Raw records
..........

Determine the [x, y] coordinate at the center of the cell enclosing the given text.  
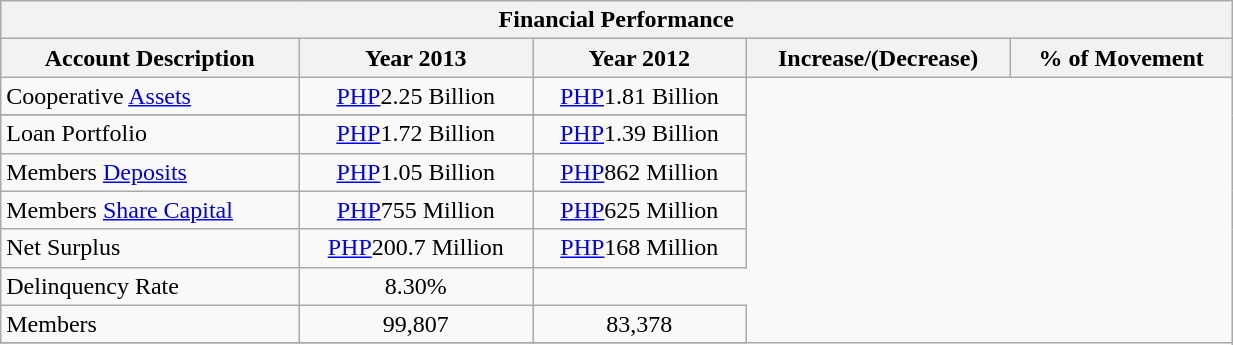
99,807 [416, 324]
PHP1.05 Billion [416, 172]
PHP1.39 Billion [640, 134]
PHP200.7 Million [416, 248]
PHP1.72 Billion [416, 134]
Increase/(Decrease) [878, 58]
PHP2.25 Billion [416, 96]
Financial Performance [616, 20]
Year 2013 [416, 58]
PHP625 Million [640, 210]
Cooperative Assets [150, 96]
PHP1.81 Billion [640, 96]
8.30% [416, 286]
Members [150, 324]
PHP168 Million [640, 248]
Loan Portfolio [150, 134]
Net Surplus [150, 248]
Account Description [150, 58]
% of Movement [1122, 58]
Year 2012 [640, 58]
Members Share Capital [150, 210]
PHP862 Million [640, 172]
PHP755 Million [416, 210]
83,378 [640, 324]
Delinquency Rate [150, 286]
Members Deposits [150, 172]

..........

Pick out every line of the records that contains the string "Million", and copy each such line in full.

-- REPLY --
PHP200.7 Million [416, 248]
PHP625 Million [640, 210]
PHP168 Million [640, 248]
PHP862 Million [640, 172]
PHP755 Million [416, 210]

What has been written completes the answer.